**Work to complete:** The expected output is a copy of every line in the records with the string "left".

[Before-and-after scene images]

◇ ◇ ◇ ◇ ◇ ◇ ◇

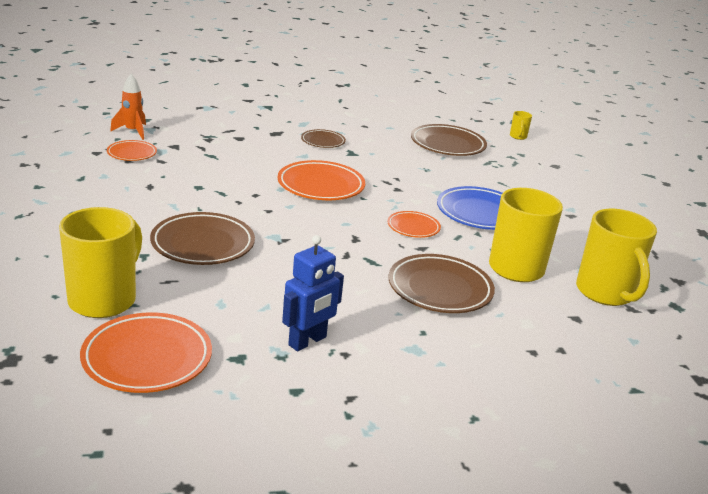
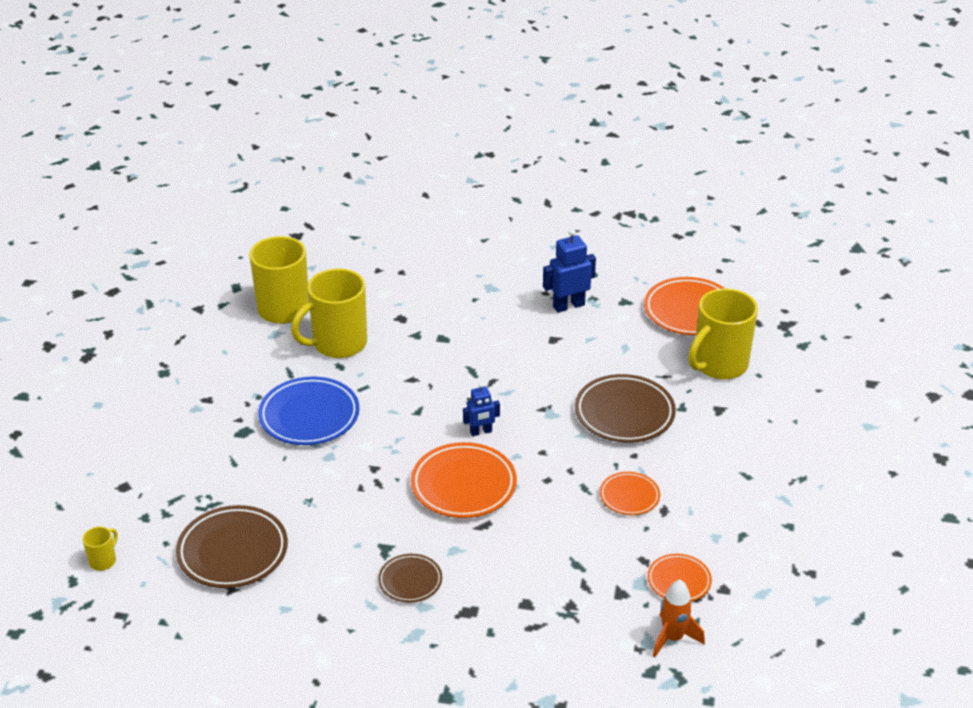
camera: 155 degrees left, 10 degrees up
(330, 218) = (481, 432): none -> blue robot
(413, 227) = (400, 406): orange plate -> orange plate (629, 496)
(440, 289) = (430, 333): brown plate -> none

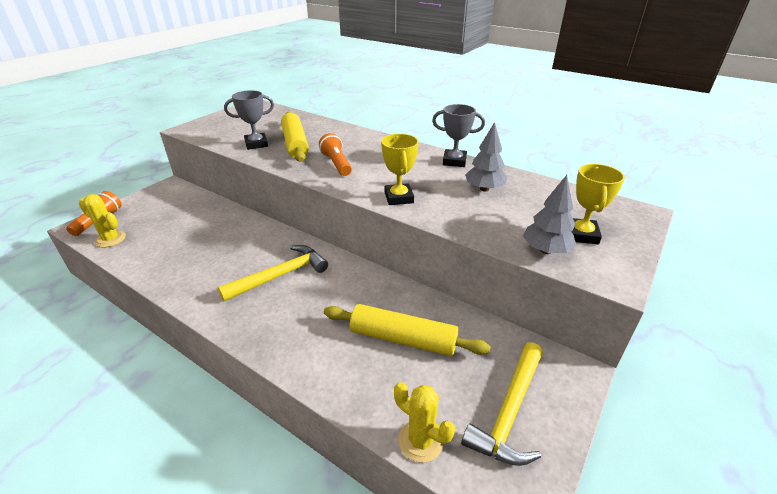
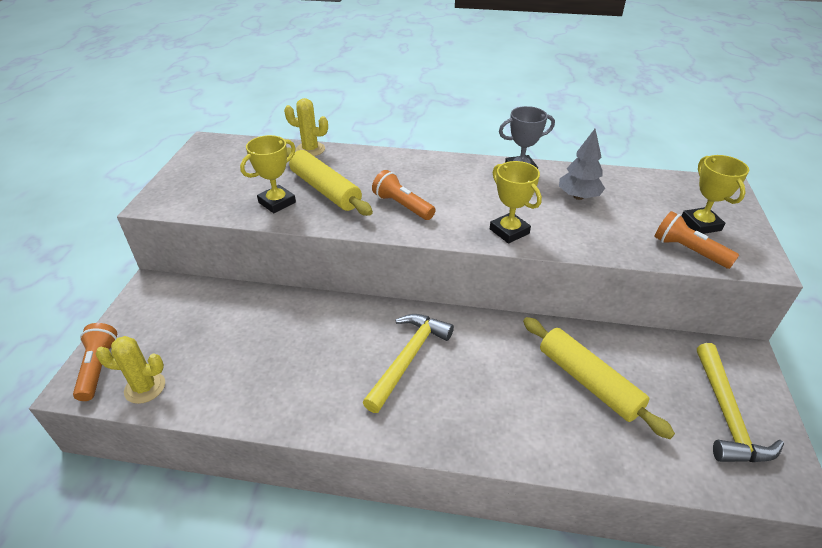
camera: 25 degrees left, 5 degrees up
(256, 144) = (277, 202): grey trophy -> yellow trophy
(403, 338) = (588, 381): yellow rolling pin -> yellow rolling pin turned 60 degrees clockwise
(420, 441) = (683, 473): yellow cactus -> yellow cactus (310, 149)
(546, 250) = (688, 250): grey tree -> orange flashlight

◇ ◇ ◇ ◇ ◇ ◇ ◇

**Exercise response:**
camera: 155 degrees left, 10 degrees up
camera: 25 degrees left, 5 degrees up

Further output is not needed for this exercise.